Once the pictures are set aside, copy the records below exactly as they stand.

[[ Input, beginning ]]

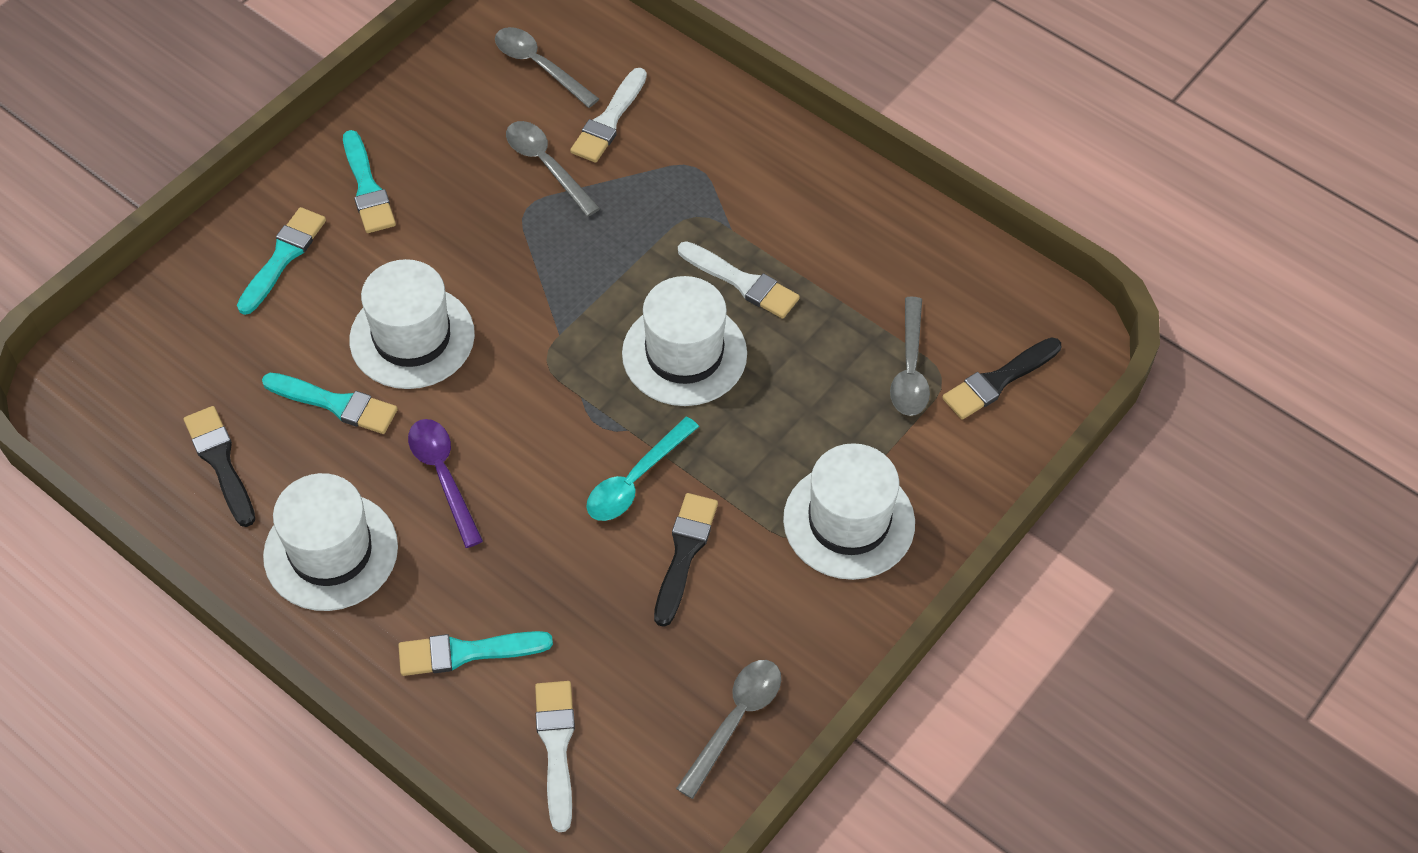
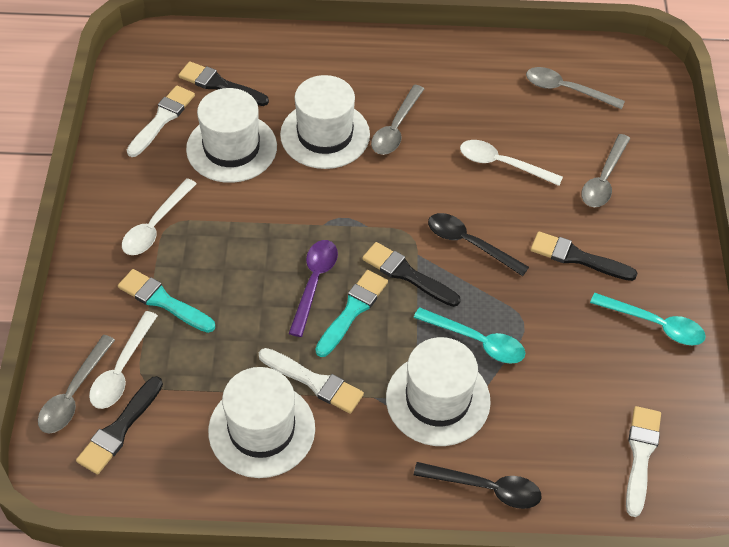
black brush: 3 -> 4
black spoon: 0 -> 2
turquoise brush: 4 -> 2
turquoise spoon: 1 -> 2
white spoon: 0 -> 3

[[ Input, end ]]

● **Written answer**
black brush: 3 -> 4
black spoon: 0 -> 2
turquoise brush: 4 -> 2
turquoise spoon: 1 -> 2
white spoon: 0 -> 3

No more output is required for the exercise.